▶ _BRIEF_
Find each line below where the word "left" occurs, and copy it.

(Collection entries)
------------------------

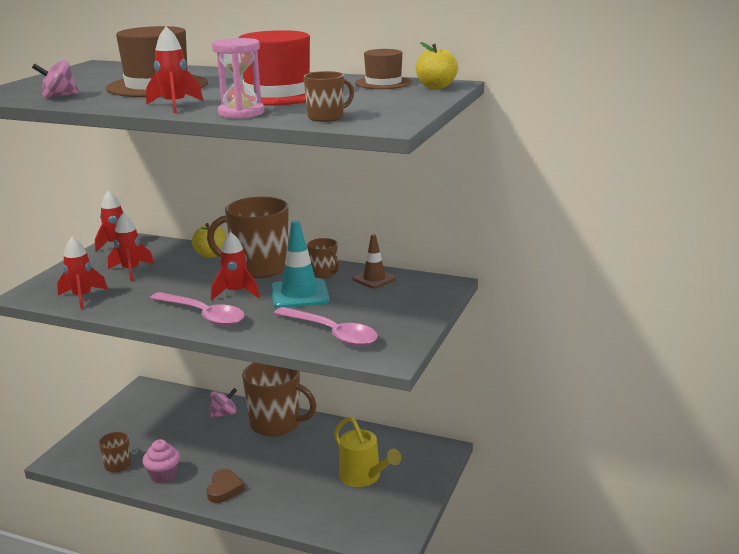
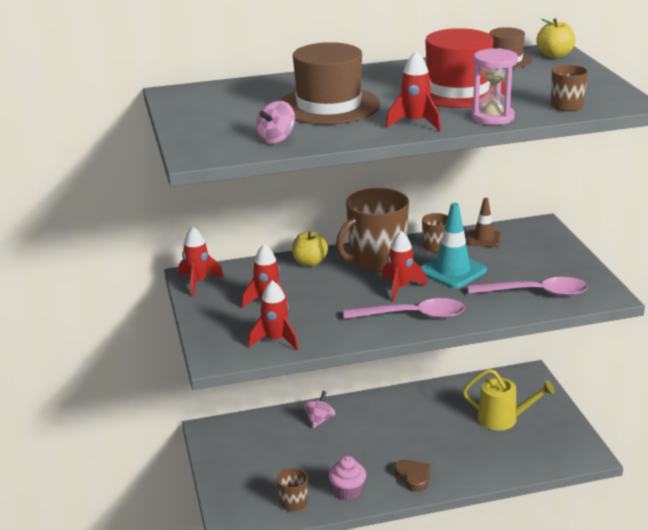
camera: 35 degrees left, 5 degrees up
(276, 424) = (376, 409): brown mug -> none

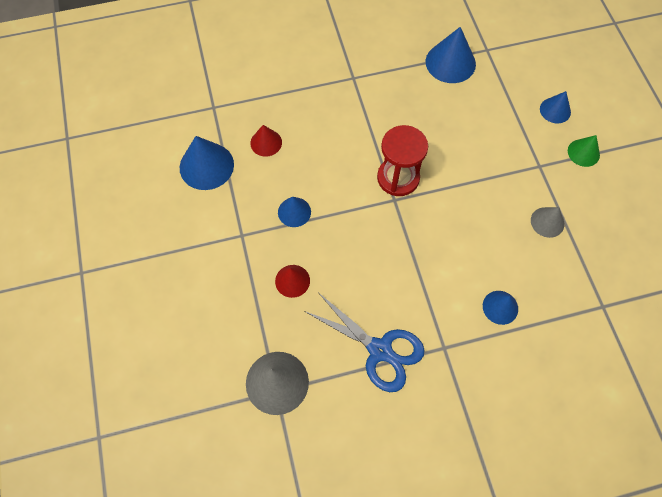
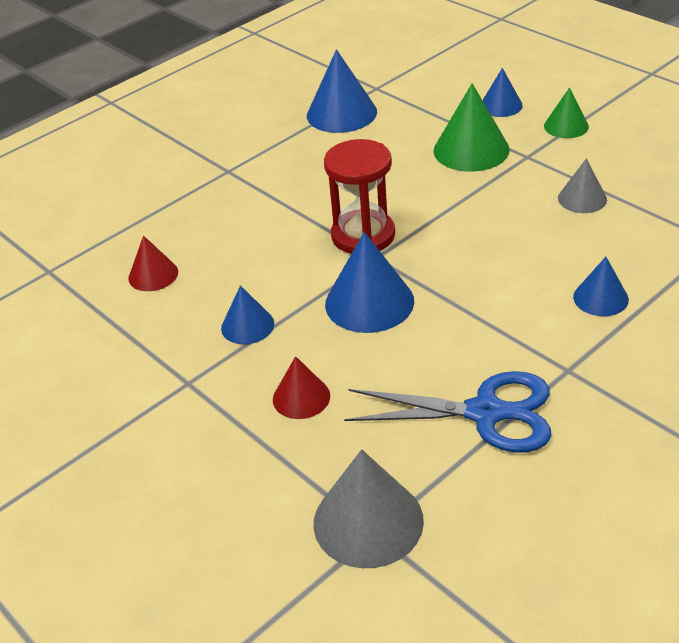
camera: 25 degrees left, 25 degrees down
(206, 166) = (80, 333): blue cone -> blue cone (369, 302)
(508, 141) = (471, 150): none -> green cone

------------------------

▶ _RESPONSE TO THE TASK_
camera: 35 degrees left, 5 degrees up
camera: 25 degrees left, 25 degrees down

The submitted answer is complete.